■ **THE TASK**: Lines to return, exactly: from the line with "tenedor (marrón) 559" to the line with "- → libro (verde) 412 593" in the entries below, both included.

= = = =

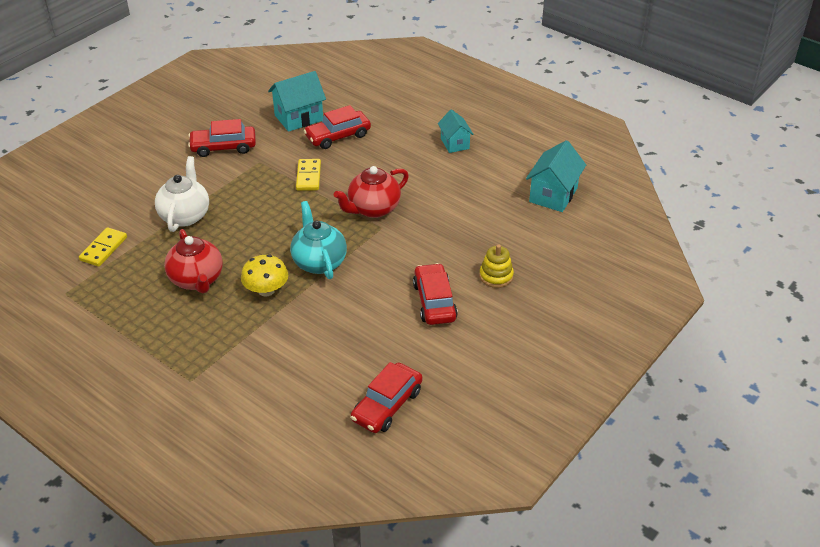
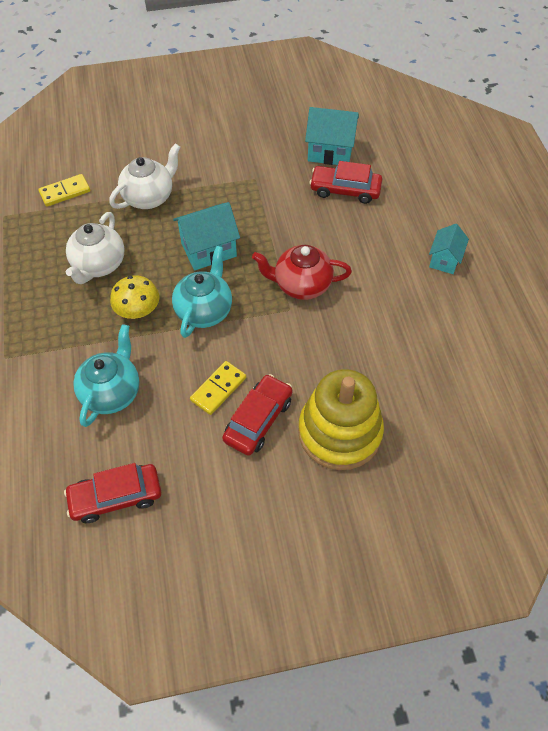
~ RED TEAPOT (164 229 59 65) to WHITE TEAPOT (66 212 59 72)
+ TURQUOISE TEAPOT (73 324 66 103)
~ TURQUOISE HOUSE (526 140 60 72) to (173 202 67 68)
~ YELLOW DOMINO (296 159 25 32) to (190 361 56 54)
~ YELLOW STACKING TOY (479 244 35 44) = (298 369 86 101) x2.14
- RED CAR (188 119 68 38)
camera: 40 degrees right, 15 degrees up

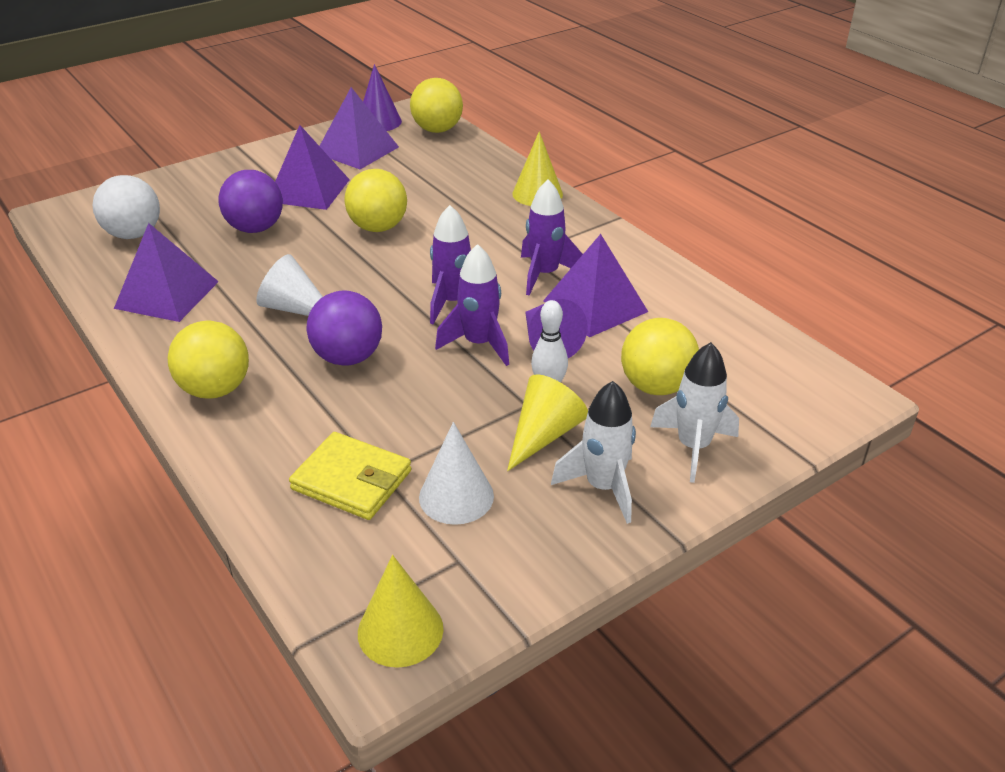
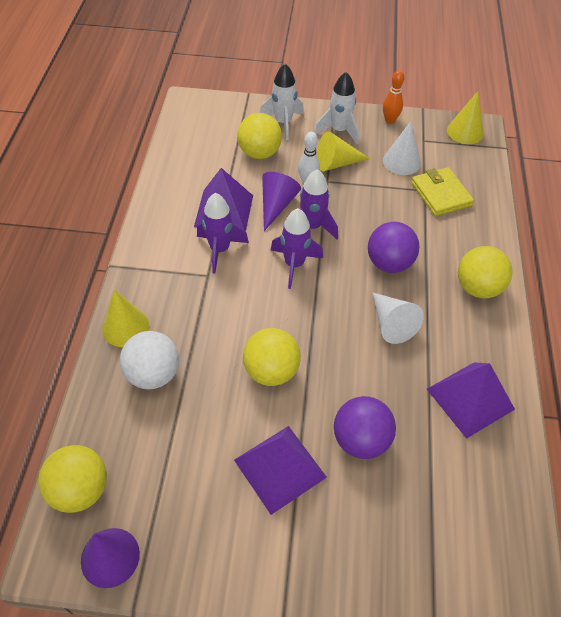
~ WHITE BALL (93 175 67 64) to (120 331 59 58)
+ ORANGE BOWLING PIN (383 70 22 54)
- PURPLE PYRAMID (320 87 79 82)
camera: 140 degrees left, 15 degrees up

= = = =

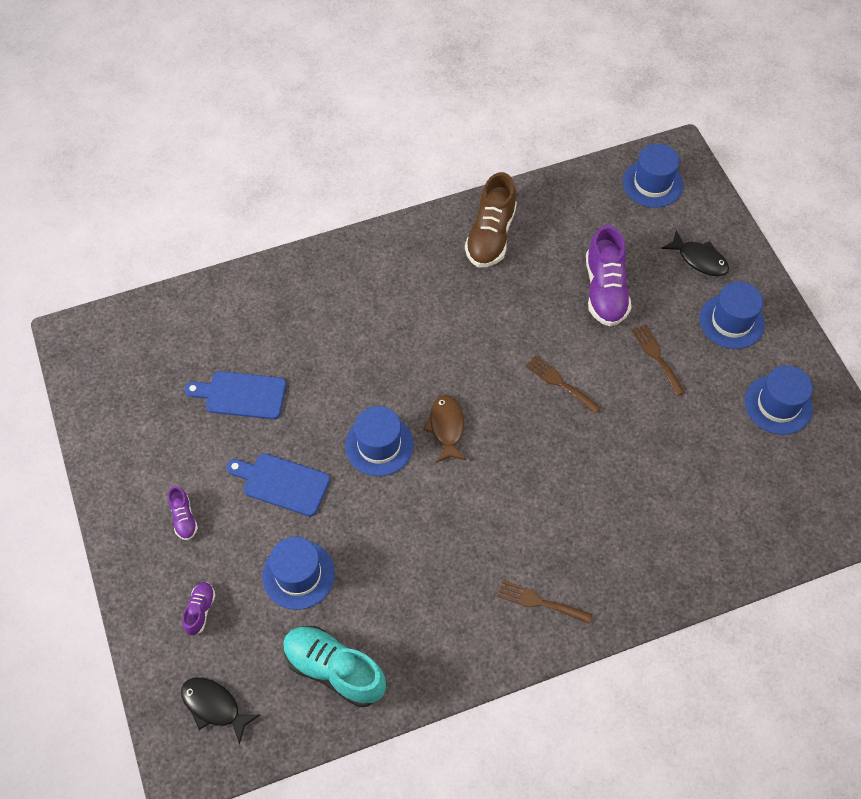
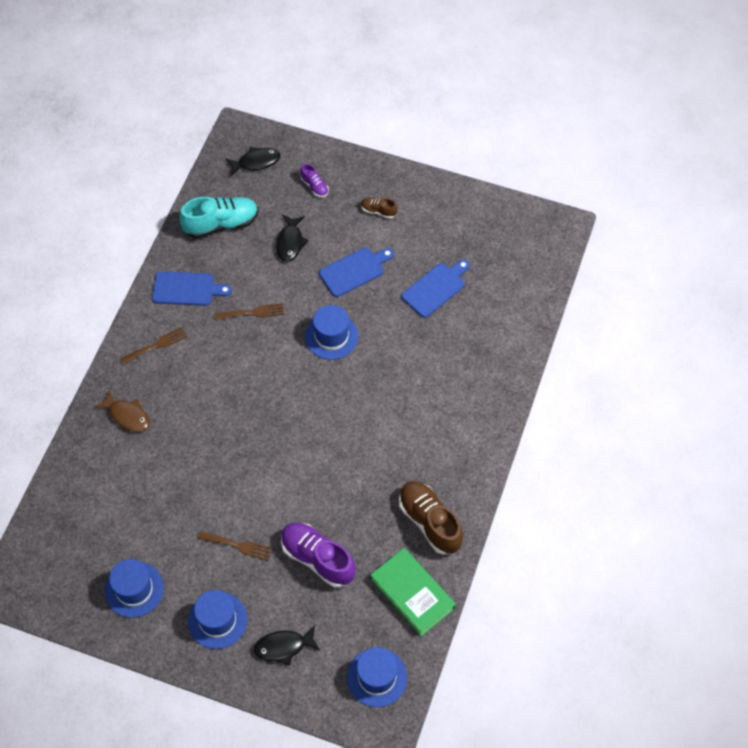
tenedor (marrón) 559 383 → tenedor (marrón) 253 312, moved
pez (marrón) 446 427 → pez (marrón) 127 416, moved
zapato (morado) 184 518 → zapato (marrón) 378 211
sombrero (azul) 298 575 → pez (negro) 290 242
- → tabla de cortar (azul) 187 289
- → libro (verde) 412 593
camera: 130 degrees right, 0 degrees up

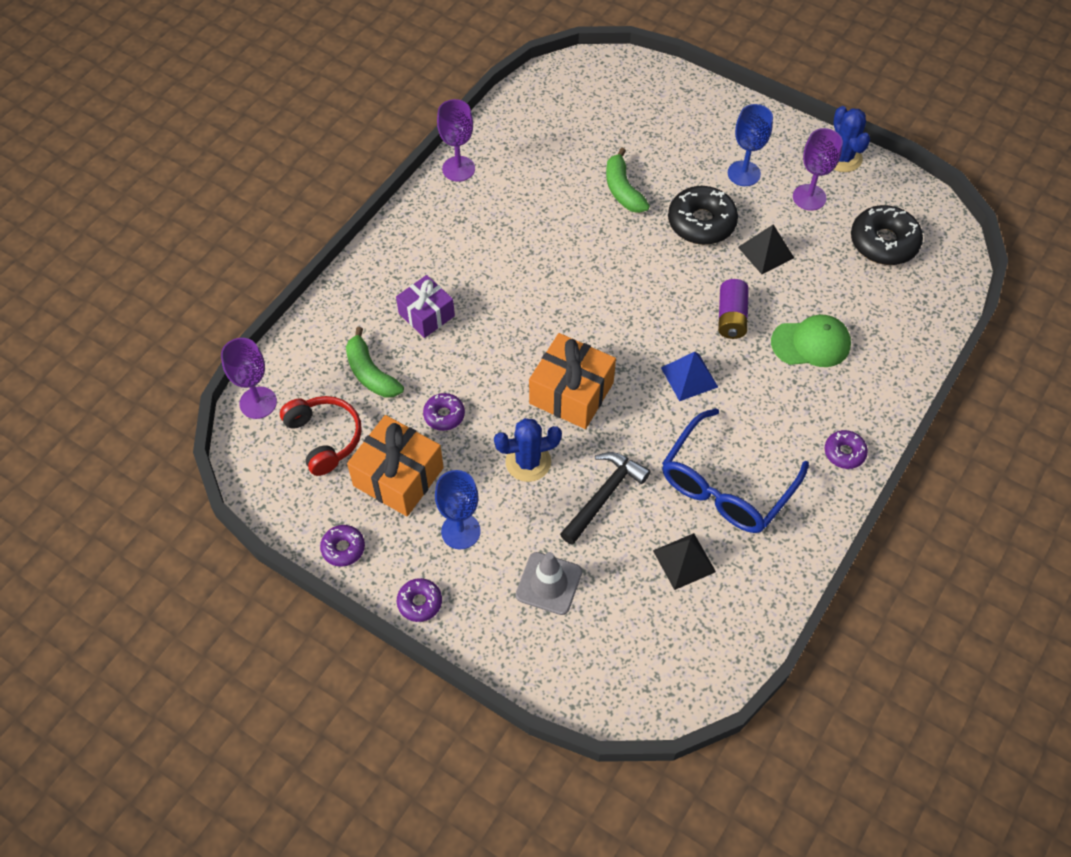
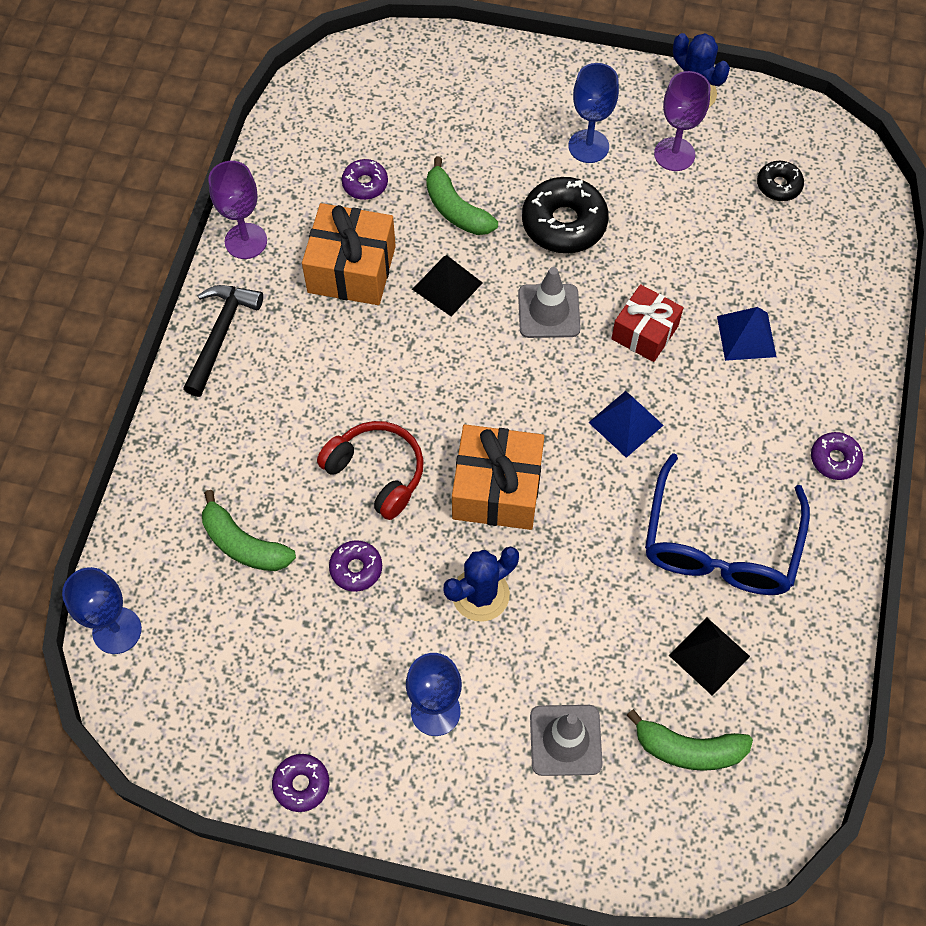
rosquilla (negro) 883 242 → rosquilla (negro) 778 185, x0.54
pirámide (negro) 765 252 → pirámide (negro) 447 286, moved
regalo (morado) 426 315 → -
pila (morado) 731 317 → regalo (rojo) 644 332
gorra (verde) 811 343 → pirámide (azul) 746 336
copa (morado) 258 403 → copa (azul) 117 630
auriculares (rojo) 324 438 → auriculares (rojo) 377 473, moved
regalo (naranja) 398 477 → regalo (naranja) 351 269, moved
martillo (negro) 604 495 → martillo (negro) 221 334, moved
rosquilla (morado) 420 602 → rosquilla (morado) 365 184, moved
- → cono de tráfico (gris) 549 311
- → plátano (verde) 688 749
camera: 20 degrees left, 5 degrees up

= = = =

■ **ANSWER SPACE**:
tenedor (marrón) 559 383 → tenedor (marrón) 253 312, moved
pez (marrón) 446 427 → pez (marrón) 127 416, moved
zapato (morado) 184 518 → zapato (marrón) 378 211
sombrero (azul) 298 575 → pez (negro) 290 242
- → tabla de cortar (azul) 187 289
- → libro (verde) 412 593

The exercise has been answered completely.